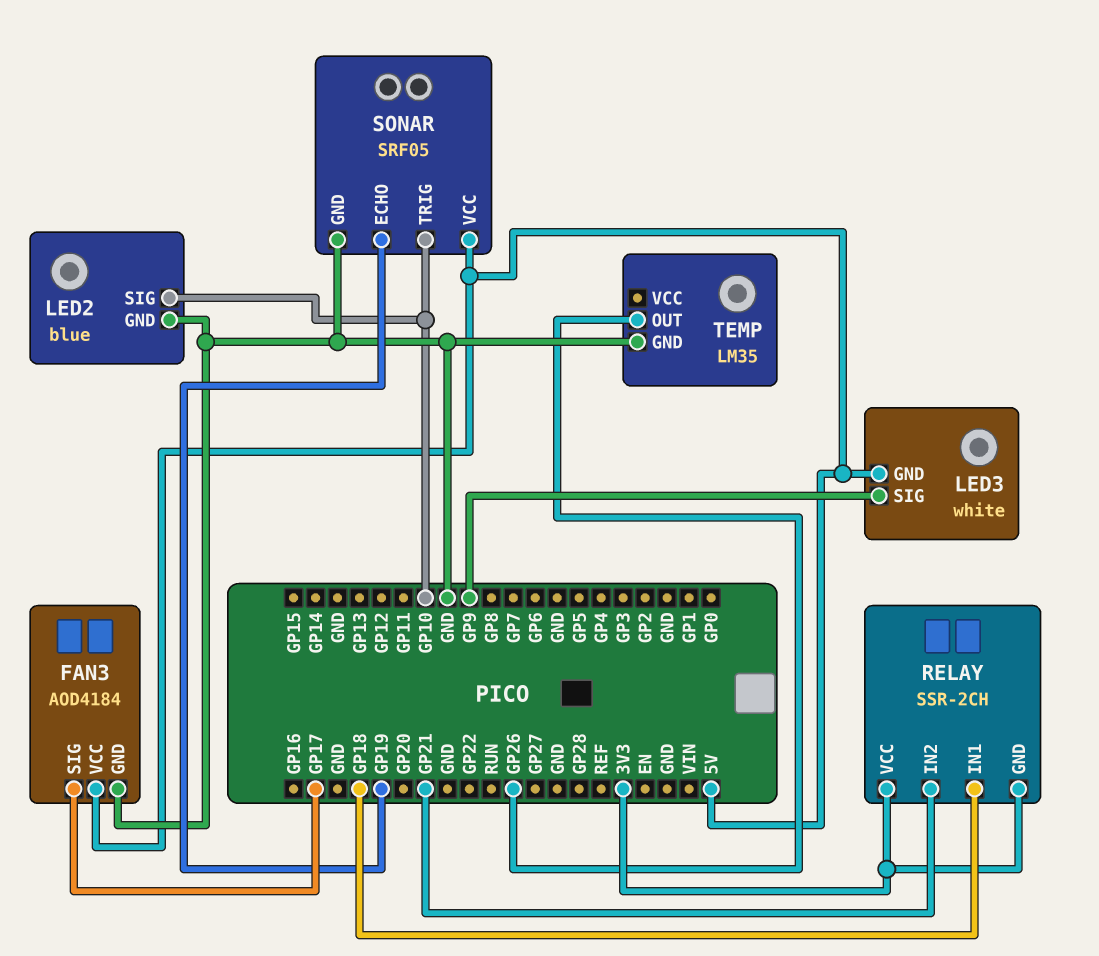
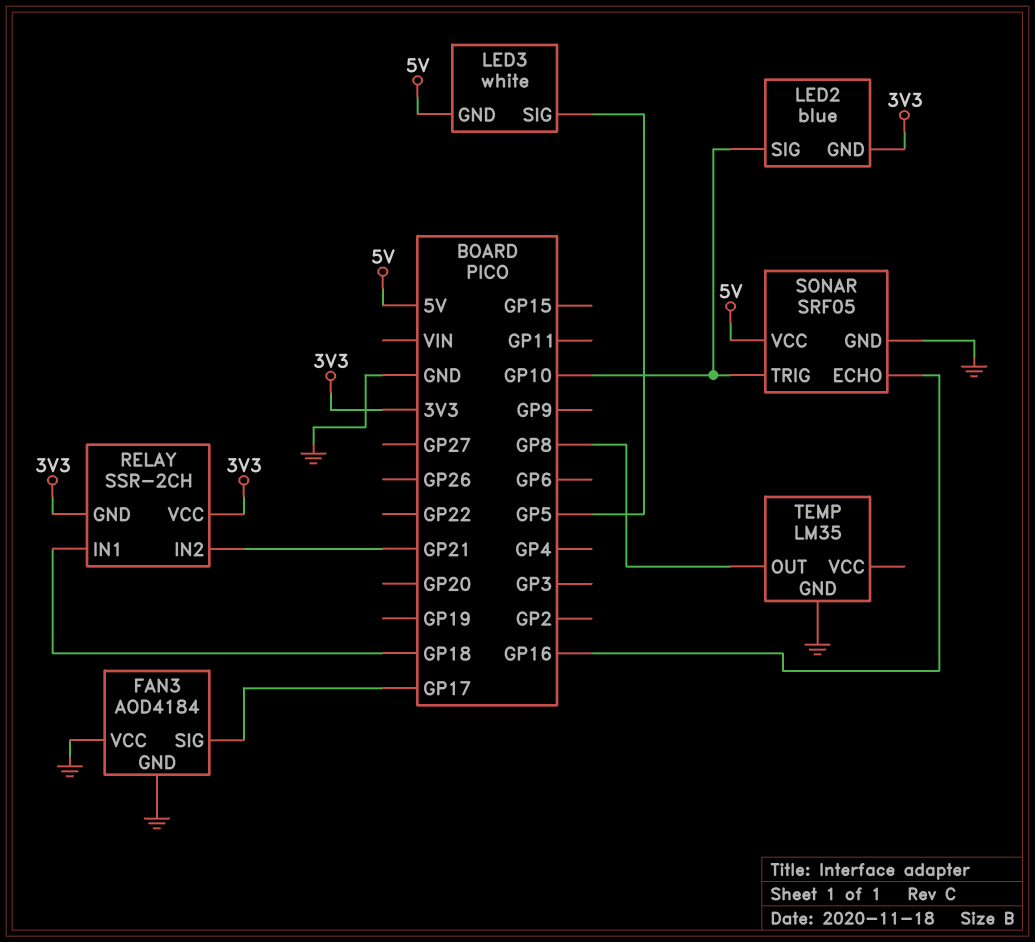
FAN3 pin VCC: 5V -> GND
LED2 pin GND: GND -> 3V3
LED3 pin SIG: GP9 -> GP5
SONAR pin ECHO: GP19 -> GP16
TEMP pin OUT: GP26 -> GP8

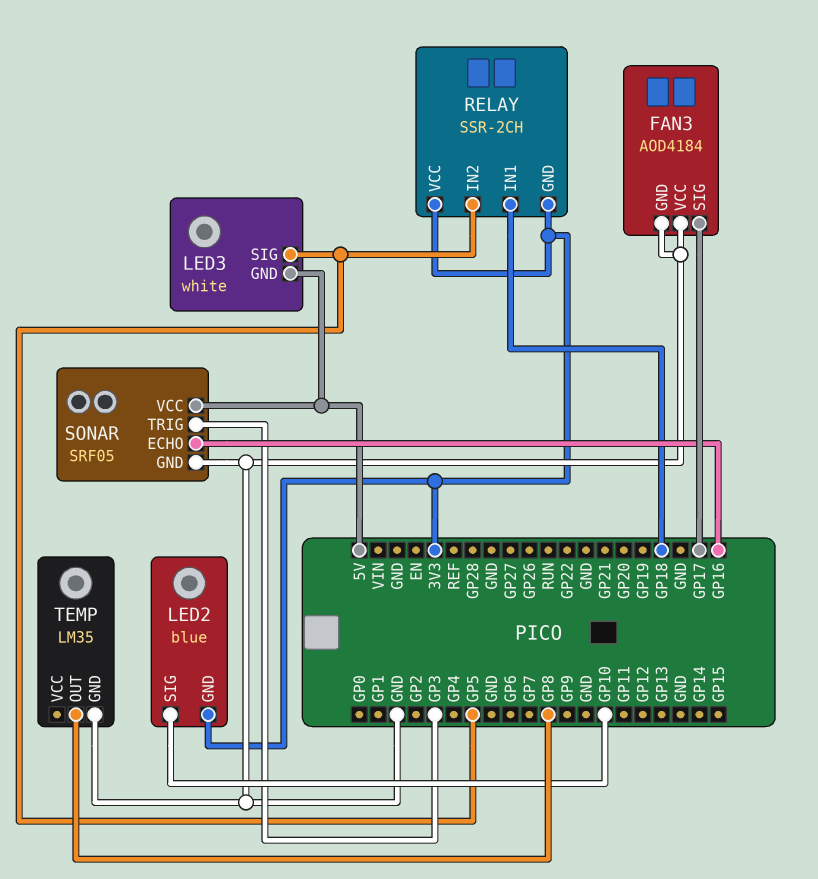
RELAY pin IN2: GP21 -> GP5
SONAR pin TRIG: GP10 -> GP3

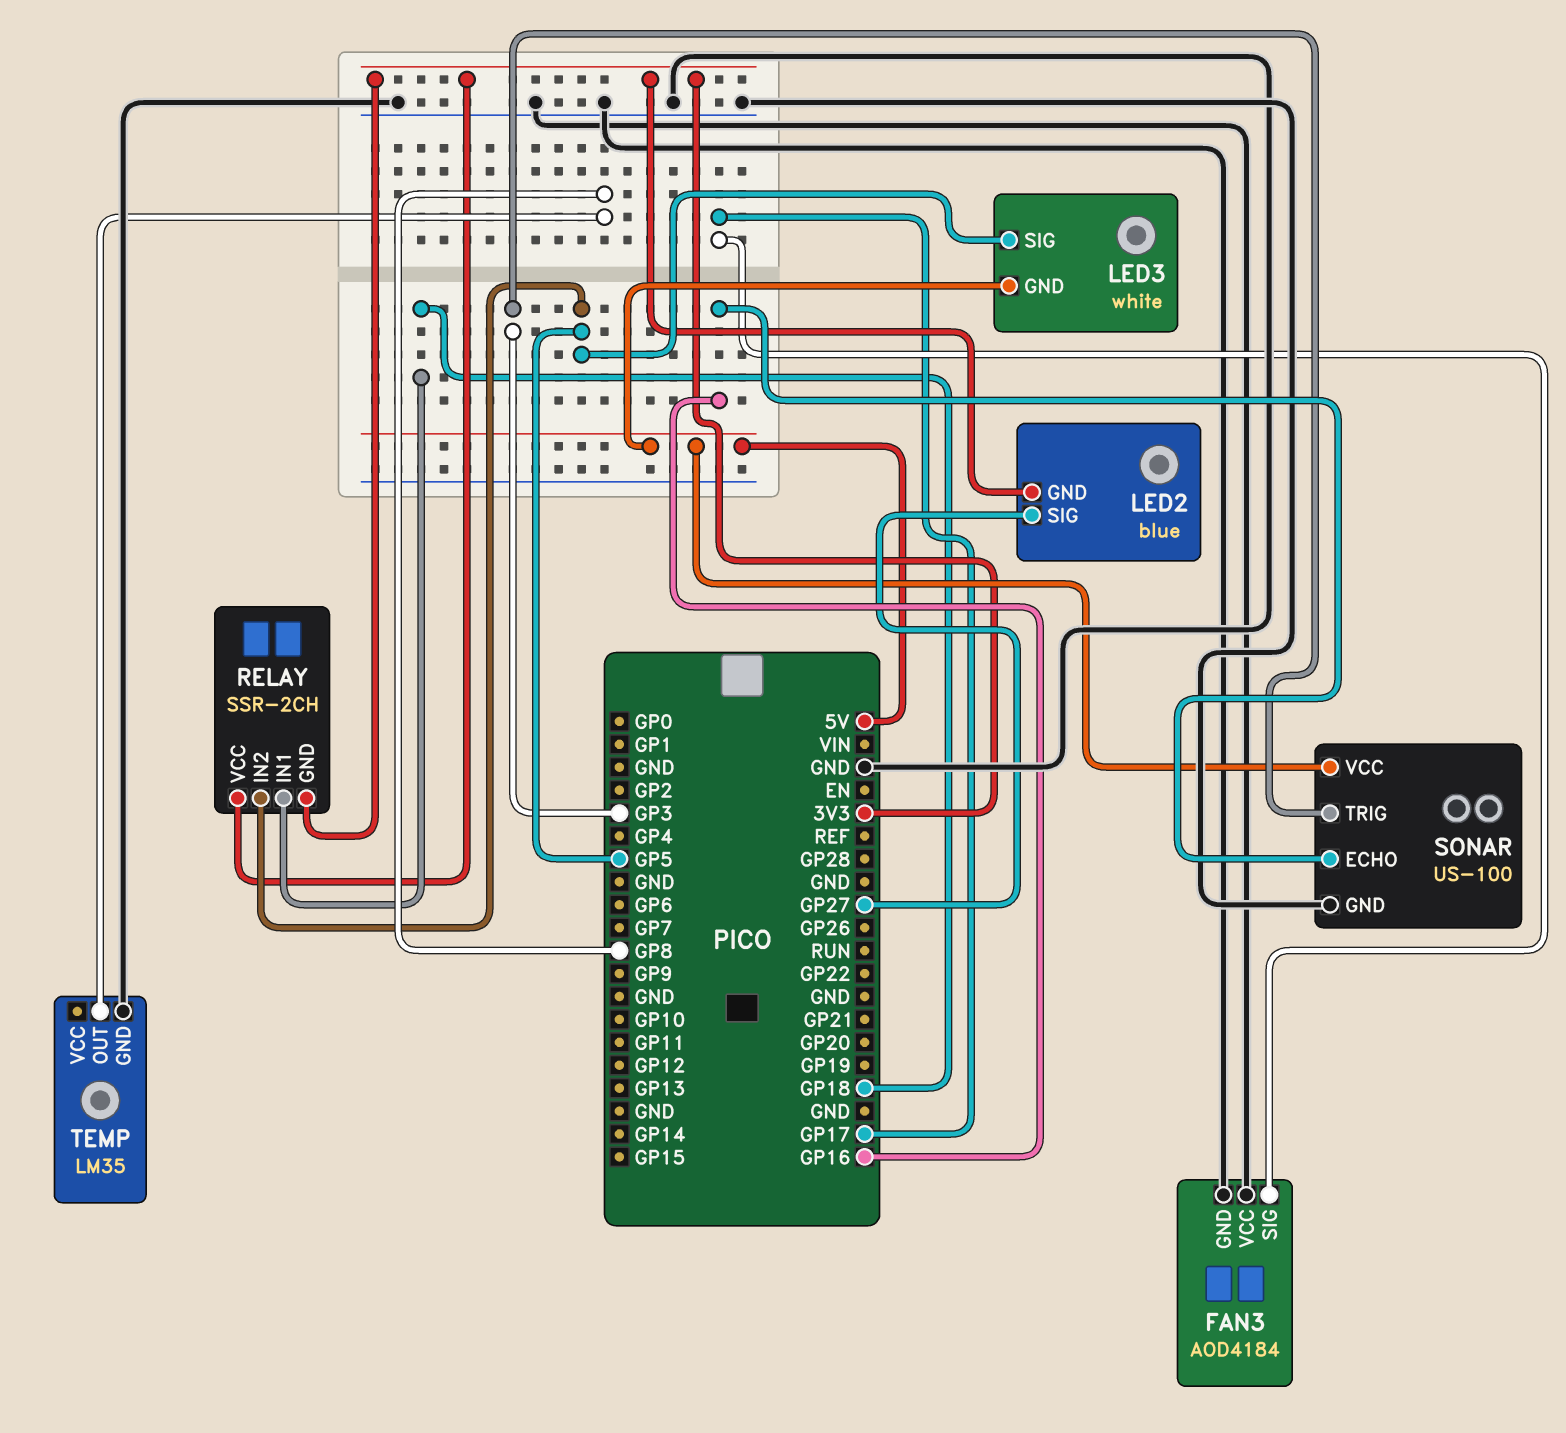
LED2 pin SIG: GP10 -> GP27
SONAR: SRF05 -> US-100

## Exercise directions:
Start at the line that contains "SONAR pin TRIG: GP10 -> GP3" and retype every line through the end of the entries above, both ends included. Exclude all pictures.

## Problem solution:
SONAR pin TRIG: GP10 -> GP3

LED2 pin SIG: GP10 -> GP27
SONAR: SRF05 -> US-100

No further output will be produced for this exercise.